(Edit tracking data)
———
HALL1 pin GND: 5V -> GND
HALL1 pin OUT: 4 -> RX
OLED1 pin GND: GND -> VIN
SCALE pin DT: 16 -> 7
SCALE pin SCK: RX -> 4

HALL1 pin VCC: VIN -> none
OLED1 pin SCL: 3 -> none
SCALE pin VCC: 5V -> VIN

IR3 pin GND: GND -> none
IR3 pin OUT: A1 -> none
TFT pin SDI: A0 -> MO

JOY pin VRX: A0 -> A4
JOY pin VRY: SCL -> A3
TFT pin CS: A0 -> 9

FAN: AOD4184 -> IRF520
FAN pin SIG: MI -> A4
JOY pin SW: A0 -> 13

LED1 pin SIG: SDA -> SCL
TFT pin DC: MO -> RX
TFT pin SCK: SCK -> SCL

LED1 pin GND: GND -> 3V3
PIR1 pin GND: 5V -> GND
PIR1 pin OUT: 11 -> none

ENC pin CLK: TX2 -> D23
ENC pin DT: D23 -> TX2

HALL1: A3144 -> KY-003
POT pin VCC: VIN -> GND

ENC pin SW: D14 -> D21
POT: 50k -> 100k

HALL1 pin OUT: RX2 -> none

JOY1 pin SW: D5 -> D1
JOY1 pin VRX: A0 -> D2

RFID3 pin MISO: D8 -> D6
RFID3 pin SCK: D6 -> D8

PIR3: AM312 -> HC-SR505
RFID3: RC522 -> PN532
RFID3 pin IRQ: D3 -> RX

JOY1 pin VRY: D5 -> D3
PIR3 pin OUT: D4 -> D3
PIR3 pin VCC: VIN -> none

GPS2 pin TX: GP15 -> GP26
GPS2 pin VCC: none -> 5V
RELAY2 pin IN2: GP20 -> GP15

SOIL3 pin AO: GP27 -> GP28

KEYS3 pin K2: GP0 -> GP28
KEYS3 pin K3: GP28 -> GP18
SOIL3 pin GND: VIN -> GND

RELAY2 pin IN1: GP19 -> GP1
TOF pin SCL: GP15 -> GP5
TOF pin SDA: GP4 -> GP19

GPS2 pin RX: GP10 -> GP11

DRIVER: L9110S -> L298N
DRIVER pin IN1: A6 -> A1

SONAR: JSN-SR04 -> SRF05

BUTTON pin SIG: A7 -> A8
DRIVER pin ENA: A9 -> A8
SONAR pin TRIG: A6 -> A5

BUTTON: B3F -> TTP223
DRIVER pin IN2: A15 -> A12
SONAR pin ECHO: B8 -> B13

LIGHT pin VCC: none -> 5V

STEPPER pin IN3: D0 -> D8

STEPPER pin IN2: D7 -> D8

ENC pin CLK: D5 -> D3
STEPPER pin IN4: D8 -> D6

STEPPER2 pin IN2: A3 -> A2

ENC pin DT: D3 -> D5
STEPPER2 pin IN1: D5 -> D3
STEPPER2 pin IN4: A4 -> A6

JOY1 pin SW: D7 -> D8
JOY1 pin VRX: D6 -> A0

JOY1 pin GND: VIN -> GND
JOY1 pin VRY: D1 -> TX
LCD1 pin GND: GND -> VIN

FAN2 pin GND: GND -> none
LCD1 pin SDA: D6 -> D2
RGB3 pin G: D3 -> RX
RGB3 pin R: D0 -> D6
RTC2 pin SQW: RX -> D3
———
Wherever the word "SONAR" appears in the entries above, copy that line.

_SOLUTION FOR THIS EXERCISE_.
SONAR: JSN-SR04 -> SRF05
SONAR pin TRIG: A6 -> A5
SONAR pin ECHO: B8 -> B13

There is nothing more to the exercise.